PROBLEM REQUIREMENTS:
Render every line of the data exactly as written, and leave out the pictures.

RECORDED DATA:
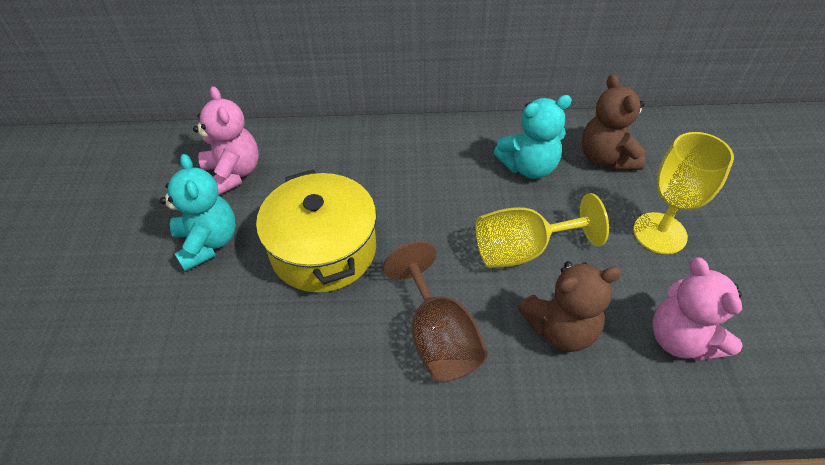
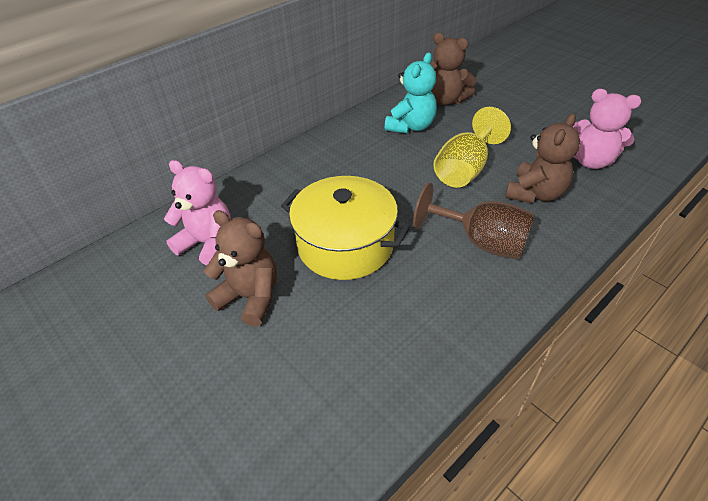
camera: 40 degrees left, 5 degrees down
(208, 242) = (250, 297): turquoise teddy bear -> brown teddy bear
(659, 233) = (519, 120): yellow goblet -> none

REPLY TO THE EXERCISE:
camera: 40 degrees left, 5 degrees down
(208, 242) = (250, 297): turquoise teddy bear -> brown teddy bear
(659, 233) = (519, 120): yellow goblet -> none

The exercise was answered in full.